> WORK TASK
The answer must be an exact copy of the entries below, with no images in it.

-- -- --

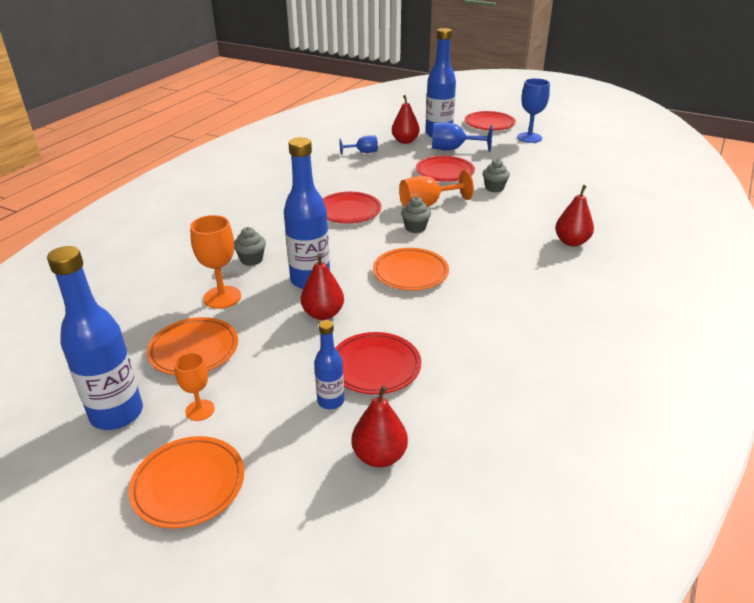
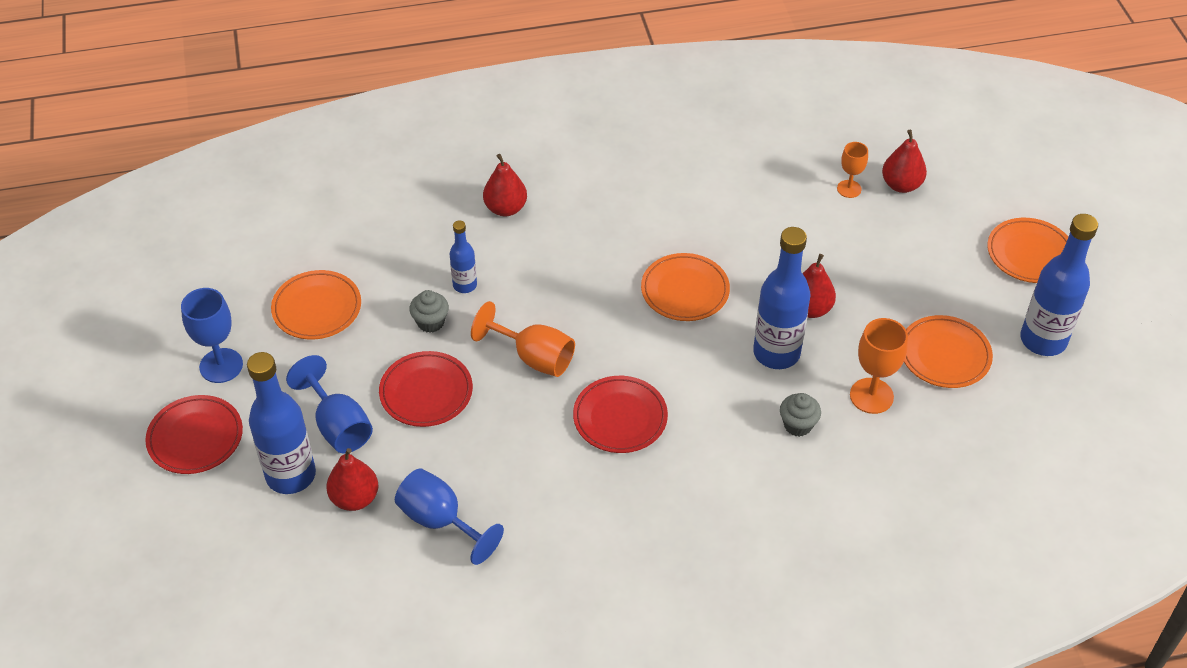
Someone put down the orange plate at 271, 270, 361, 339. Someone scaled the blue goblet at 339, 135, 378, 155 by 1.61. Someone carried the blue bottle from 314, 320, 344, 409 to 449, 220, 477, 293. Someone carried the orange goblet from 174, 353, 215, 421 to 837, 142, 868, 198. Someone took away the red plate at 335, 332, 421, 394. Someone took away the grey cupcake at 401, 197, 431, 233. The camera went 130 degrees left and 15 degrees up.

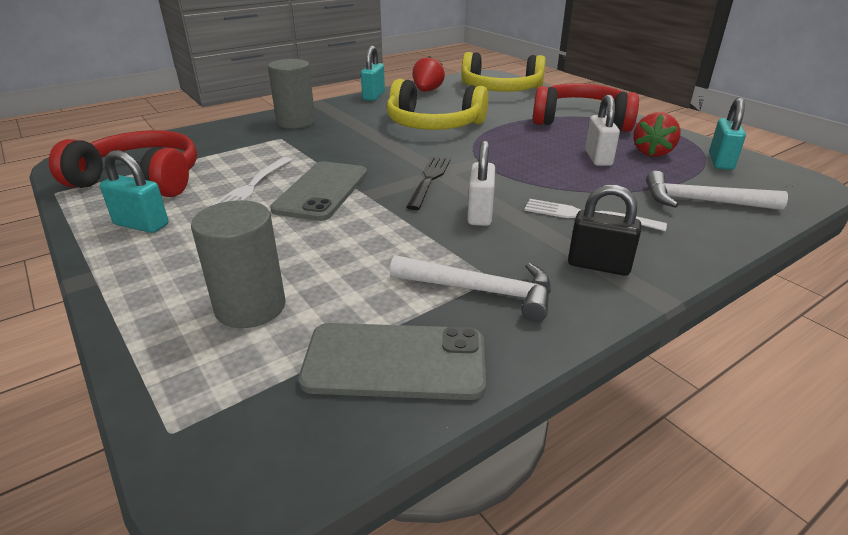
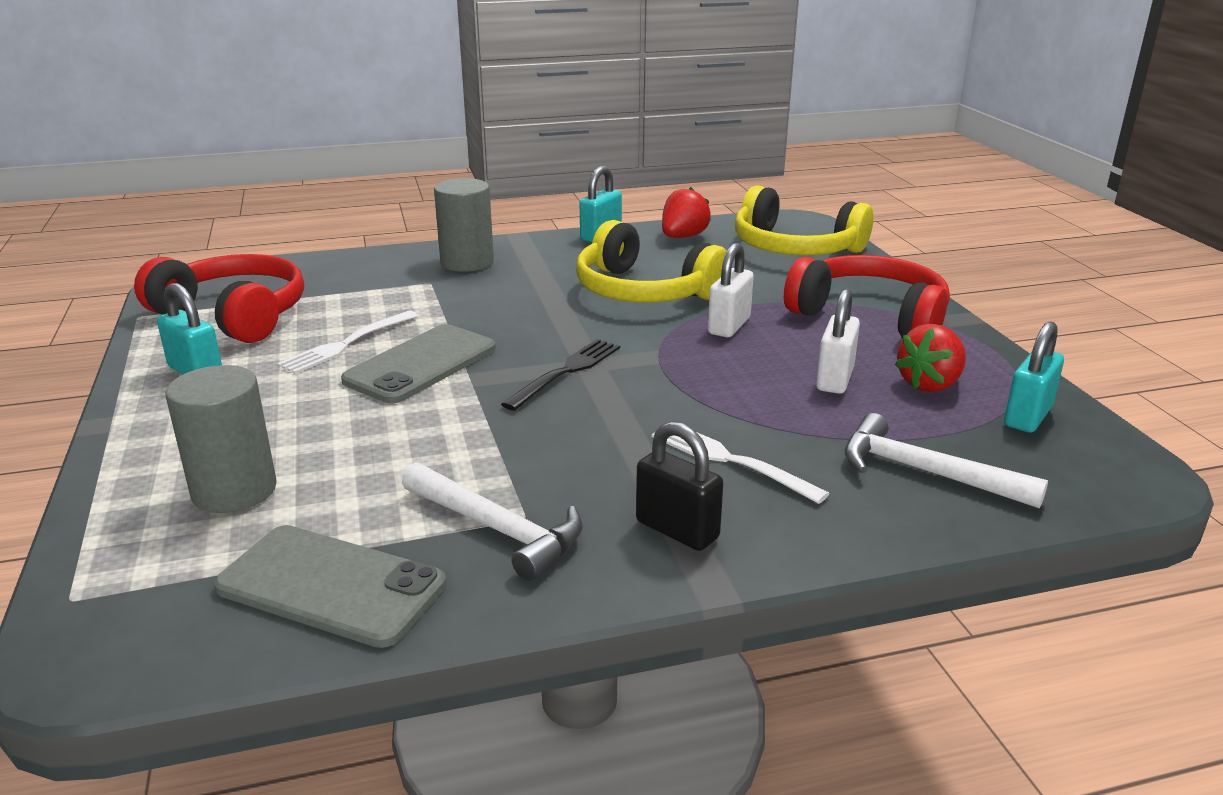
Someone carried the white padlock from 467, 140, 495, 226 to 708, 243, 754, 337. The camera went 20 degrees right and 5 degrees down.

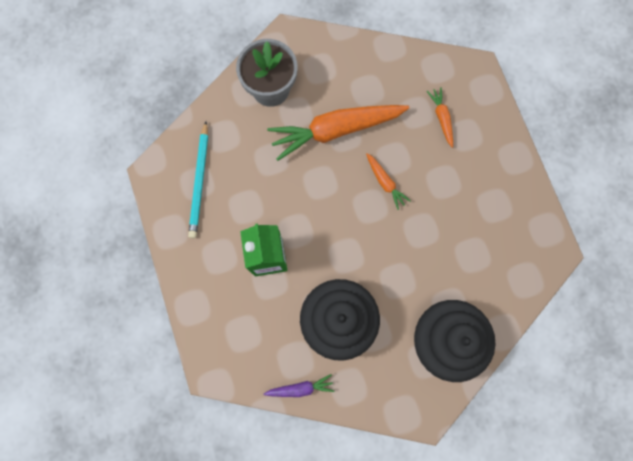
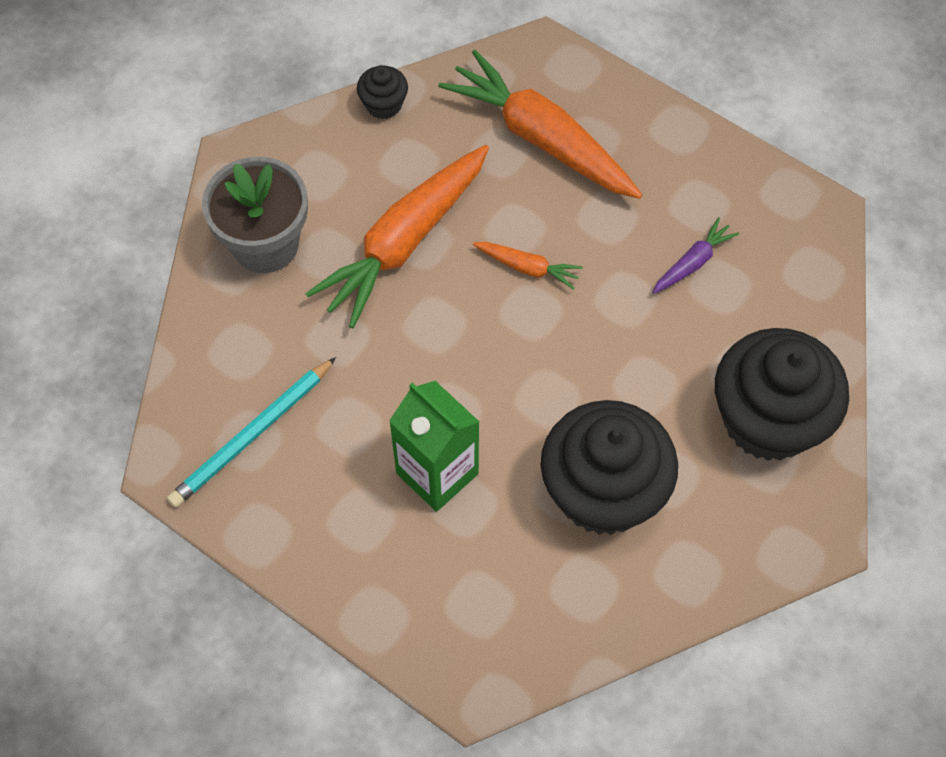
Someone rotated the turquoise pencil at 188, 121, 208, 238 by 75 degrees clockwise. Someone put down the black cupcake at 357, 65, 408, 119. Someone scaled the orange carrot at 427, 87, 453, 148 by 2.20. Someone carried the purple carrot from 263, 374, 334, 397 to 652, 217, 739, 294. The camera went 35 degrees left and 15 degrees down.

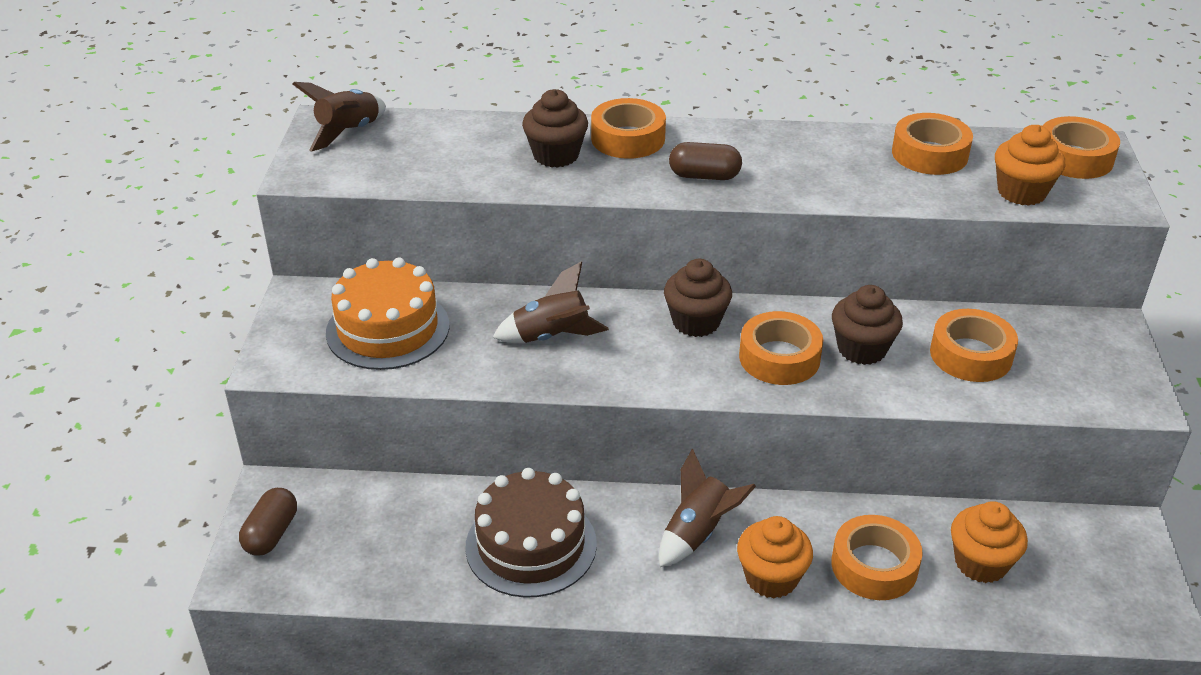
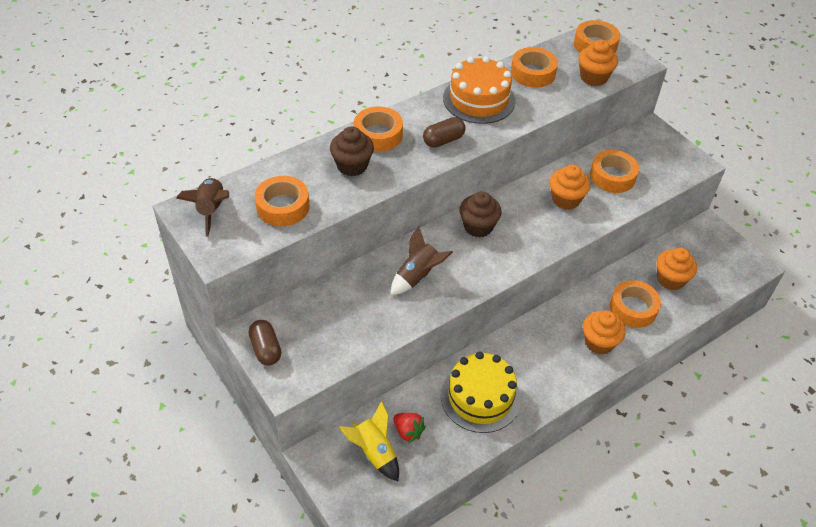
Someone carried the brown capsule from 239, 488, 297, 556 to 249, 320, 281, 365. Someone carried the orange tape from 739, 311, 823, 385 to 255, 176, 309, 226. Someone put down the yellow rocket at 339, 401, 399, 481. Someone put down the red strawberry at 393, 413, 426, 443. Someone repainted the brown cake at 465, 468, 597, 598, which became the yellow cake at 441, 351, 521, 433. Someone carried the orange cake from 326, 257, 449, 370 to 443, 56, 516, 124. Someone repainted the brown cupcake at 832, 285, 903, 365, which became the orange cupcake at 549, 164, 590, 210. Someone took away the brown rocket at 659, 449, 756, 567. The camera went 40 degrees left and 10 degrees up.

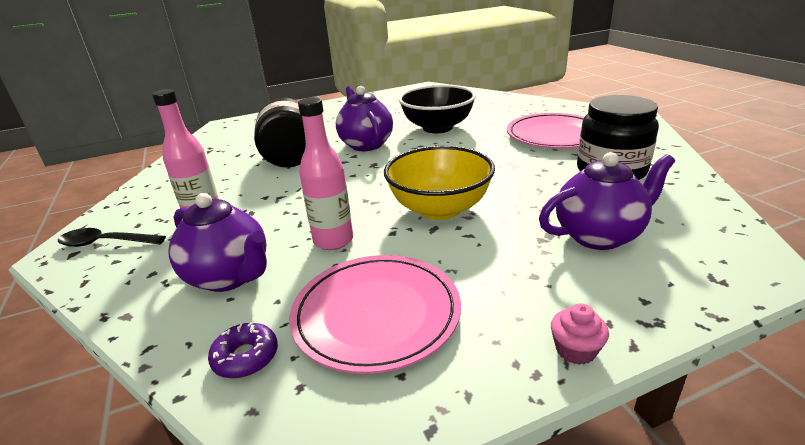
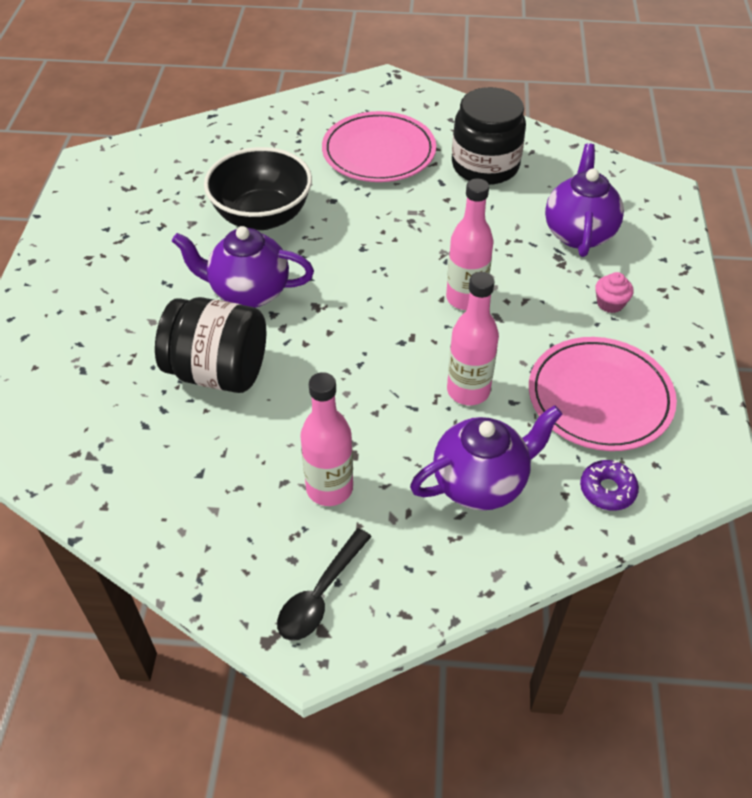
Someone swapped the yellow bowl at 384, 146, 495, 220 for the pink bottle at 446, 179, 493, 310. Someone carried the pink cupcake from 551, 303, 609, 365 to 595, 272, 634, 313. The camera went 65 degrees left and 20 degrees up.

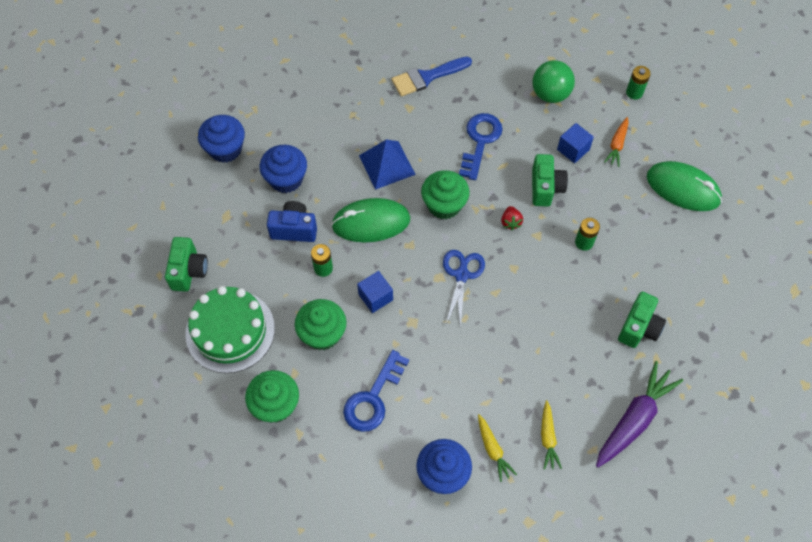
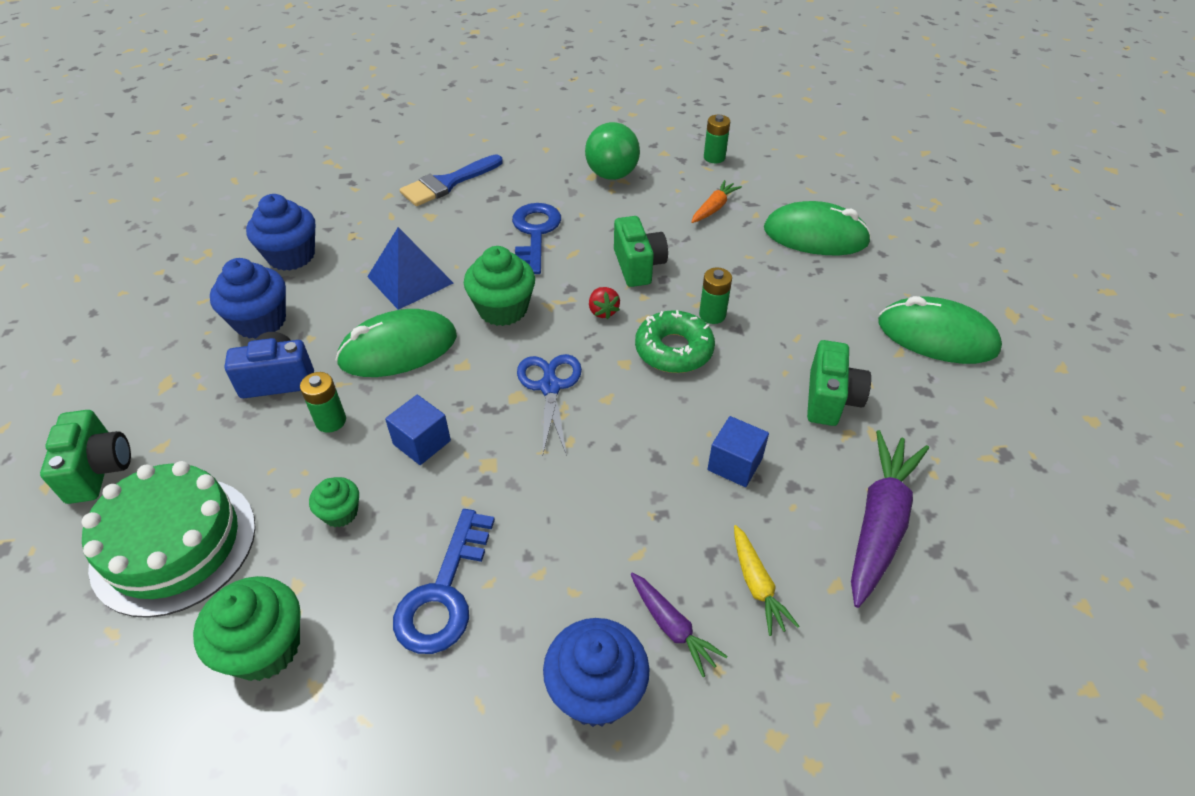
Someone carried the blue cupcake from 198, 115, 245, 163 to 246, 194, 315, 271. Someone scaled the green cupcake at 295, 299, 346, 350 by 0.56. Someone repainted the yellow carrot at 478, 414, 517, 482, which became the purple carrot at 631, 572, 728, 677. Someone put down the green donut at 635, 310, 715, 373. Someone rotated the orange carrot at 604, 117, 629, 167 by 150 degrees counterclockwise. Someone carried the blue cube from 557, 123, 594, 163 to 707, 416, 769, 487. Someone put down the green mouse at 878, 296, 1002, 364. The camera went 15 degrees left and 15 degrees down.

-- -- --

> RESULT FOR THIS TASK
Someone put down the orange plate at 271, 270, 361, 339. Someone scaled the blue goblet at 339, 135, 378, 155 by 1.61. Someone carried the blue bottle from 314, 320, 344, 409 to 449, 220, 477, 293. Someone carried the orange goblet from 174, 353, 215, 421 to 837, 142, 868, 198. Someone took away the red plate at 335, 332, 421, 394. Someone took away the grey cupcake at 401, 197, 431, 233. The camera went 130 degrees left and 15 degrees up.

Someone carried the white padlock from 467, 140, 495, 226 to 708, 243, 754, 337. The camera went 20 degrees right and 5 degrees down.

Someone rotated the turquoise pencil at 188, 121, 208, 238 by 75 degrees clockwise. Someone put down the black cupcake at 357, 65, 408, 119. Someone scaled the orange carrot at 427, 87, 453, 148 by 2.20. Someone carried the purple carrot from 263, 374, 334, 397 to 652, 217, 739, 294. The camera went 35 degrees left and 15 degrees down.

Someone carried the brown capsule from 239, 488, 297, 556 to 249, 320, 281, 365. Someone carried the orange tape from 739, 311, 823, 385 to 255, 176, 309, 226. Someone put down the yellow rocket at 339, 401, 399, 481. Someone put down the red strawberry at 393, 413, 426, 443. Someone repainted the brown cake at 465, 468, 597, 598, which became the yellow cake at 441, 351, 521, 433. Someone carried the orange cake from 326, 257, 449, 370 to 443, 56, 516, 124. Someone repainted the brown cupcake at 832, 285, 903, 365, which became the orange cupcake at 549, 164, 590, 210. Someone took away the brown rocket at 659, 449, 756, 567. The camera went 40 degrees left and 10 degrees up.

Someone swapped the yellow bowl at 384, 146, 495, 220 for the pink bottle at 446, 179, 493, 310. Someone carried the pink cupcake from 551, 303, 609, 365 to 595, 272, 634, 313. The camera went 65 degrees left and 20 degrees up.

Someone carried the blue cupcake from 198, 115, 245, 163 to 246, 194, 315, 271. Someone scaled the green cupcake at 295, 299, 346, 350 by 0.56. Someone repainted the yellow carrot at 478, 414, 517, 482, which became the purple carrot at 631, 572, 728, 677. Someone put down the green donut at 635, 310, 715, 373. Someone rotated the orange carrot at 604, 117, 629, 167 by 150 degrees counterclockwise. Someone carried the blue cube from 557, 123, 594, 163 to 707, 416, 769, 487. Someone put down the green mouse at 878, 296, 1002, 364. The camera went 15 degrees left and 15 degrees down.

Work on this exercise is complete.